(Dataset content begins)
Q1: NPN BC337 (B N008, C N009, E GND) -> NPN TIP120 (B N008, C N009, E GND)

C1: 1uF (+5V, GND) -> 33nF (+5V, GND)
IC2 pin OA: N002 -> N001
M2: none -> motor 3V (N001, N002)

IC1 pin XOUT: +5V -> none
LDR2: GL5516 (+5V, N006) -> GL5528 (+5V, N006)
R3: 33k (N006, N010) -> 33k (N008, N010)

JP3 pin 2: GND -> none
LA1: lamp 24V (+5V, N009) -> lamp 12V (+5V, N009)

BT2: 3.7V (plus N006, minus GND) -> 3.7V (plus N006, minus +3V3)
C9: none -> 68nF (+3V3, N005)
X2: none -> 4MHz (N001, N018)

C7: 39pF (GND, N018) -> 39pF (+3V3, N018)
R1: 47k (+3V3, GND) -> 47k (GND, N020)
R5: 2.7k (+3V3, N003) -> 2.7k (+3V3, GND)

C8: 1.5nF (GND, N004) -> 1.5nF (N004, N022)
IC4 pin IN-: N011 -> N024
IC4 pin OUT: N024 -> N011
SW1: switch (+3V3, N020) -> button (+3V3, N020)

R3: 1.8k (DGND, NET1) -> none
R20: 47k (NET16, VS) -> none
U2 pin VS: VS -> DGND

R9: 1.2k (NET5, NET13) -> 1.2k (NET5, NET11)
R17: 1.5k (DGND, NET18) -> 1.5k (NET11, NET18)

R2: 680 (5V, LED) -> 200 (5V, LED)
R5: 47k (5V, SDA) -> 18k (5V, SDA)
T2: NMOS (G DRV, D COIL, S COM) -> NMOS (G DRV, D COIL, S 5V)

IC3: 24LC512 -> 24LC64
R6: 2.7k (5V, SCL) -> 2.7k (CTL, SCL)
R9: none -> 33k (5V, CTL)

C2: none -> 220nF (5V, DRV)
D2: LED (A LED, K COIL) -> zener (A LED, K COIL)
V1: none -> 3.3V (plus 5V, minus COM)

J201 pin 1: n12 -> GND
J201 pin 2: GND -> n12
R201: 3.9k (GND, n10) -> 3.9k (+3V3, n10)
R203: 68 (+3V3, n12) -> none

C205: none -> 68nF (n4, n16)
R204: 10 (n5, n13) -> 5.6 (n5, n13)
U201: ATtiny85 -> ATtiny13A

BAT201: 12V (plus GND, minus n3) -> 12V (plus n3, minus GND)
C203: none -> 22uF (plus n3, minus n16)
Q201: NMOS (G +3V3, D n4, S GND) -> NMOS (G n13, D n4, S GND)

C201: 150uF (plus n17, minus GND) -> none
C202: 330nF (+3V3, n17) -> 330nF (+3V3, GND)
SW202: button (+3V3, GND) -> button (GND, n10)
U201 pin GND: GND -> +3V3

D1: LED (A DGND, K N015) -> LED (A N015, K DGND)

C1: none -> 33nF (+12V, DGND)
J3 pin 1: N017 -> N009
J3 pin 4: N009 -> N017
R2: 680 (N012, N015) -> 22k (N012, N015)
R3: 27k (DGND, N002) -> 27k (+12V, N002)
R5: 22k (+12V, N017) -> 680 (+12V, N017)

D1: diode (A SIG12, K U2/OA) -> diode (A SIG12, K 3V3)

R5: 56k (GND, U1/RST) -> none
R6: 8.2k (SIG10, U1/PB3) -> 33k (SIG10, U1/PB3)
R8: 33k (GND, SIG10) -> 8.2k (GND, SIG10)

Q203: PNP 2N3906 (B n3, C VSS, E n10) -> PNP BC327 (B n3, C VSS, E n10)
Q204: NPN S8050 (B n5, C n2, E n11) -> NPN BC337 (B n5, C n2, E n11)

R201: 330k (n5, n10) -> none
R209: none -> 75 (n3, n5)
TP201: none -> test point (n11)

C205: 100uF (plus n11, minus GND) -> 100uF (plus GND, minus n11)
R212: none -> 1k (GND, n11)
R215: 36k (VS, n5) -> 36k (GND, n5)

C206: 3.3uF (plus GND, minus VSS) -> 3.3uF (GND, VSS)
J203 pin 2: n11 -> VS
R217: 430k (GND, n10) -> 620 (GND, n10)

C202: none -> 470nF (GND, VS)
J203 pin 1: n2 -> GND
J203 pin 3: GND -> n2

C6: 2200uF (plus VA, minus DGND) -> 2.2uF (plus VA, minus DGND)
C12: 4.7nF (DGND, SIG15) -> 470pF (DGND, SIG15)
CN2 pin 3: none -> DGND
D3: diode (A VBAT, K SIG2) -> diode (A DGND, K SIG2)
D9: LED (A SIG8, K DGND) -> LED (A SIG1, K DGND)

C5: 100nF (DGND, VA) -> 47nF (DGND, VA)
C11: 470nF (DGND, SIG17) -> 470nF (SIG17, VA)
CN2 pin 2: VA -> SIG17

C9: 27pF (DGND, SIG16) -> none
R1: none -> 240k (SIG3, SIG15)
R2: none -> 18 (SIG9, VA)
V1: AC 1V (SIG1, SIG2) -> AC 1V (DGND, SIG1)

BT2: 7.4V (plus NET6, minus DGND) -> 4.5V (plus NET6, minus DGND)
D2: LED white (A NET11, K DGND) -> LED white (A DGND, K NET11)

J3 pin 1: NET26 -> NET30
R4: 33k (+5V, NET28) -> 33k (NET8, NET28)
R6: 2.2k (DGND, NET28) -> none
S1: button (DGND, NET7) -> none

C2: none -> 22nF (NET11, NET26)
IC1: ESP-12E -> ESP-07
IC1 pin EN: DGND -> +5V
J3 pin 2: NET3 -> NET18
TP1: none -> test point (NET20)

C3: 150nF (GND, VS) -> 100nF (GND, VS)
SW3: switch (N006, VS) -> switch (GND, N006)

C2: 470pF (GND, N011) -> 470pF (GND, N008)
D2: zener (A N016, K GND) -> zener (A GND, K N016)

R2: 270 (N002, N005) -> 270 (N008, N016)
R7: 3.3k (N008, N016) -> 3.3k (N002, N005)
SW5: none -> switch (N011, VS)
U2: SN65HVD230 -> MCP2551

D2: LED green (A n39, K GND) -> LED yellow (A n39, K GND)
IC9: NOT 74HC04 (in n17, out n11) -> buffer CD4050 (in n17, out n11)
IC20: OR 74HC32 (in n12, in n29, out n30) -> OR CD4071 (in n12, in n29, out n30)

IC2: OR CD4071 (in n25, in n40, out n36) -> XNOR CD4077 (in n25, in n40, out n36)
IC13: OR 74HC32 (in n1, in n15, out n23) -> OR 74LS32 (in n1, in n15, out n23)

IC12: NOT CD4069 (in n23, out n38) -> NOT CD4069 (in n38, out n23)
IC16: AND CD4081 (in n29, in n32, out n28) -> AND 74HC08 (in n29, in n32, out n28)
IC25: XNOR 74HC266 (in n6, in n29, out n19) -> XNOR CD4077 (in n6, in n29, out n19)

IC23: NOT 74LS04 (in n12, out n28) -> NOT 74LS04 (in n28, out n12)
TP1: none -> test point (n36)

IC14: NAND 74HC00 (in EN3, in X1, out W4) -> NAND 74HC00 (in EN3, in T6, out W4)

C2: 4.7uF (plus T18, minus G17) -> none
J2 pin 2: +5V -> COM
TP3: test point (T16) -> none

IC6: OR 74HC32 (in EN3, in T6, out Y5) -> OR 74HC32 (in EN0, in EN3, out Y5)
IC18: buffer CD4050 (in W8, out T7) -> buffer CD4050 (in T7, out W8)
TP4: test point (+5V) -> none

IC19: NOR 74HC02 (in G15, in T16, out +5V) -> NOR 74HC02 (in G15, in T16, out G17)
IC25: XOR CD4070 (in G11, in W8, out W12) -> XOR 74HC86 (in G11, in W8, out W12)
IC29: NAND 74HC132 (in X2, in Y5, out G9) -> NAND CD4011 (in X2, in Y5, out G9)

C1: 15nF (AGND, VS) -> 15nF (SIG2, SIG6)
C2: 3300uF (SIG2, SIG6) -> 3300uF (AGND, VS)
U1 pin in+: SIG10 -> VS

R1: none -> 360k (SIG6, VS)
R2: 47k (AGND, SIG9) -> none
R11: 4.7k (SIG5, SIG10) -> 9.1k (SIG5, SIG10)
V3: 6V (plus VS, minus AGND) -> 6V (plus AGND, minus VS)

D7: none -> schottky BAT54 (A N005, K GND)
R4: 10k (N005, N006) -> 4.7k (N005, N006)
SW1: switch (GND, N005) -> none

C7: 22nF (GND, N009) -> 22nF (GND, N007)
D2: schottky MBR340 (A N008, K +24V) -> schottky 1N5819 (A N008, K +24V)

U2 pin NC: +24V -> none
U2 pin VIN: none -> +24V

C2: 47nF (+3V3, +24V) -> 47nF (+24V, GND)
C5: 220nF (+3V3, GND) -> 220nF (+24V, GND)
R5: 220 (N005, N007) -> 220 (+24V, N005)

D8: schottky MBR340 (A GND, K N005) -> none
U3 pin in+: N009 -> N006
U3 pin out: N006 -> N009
(Dataset content ends)
Task objective →
Please provide nothing but the number of lines in the records that hold the string "minus".

Answer section →
11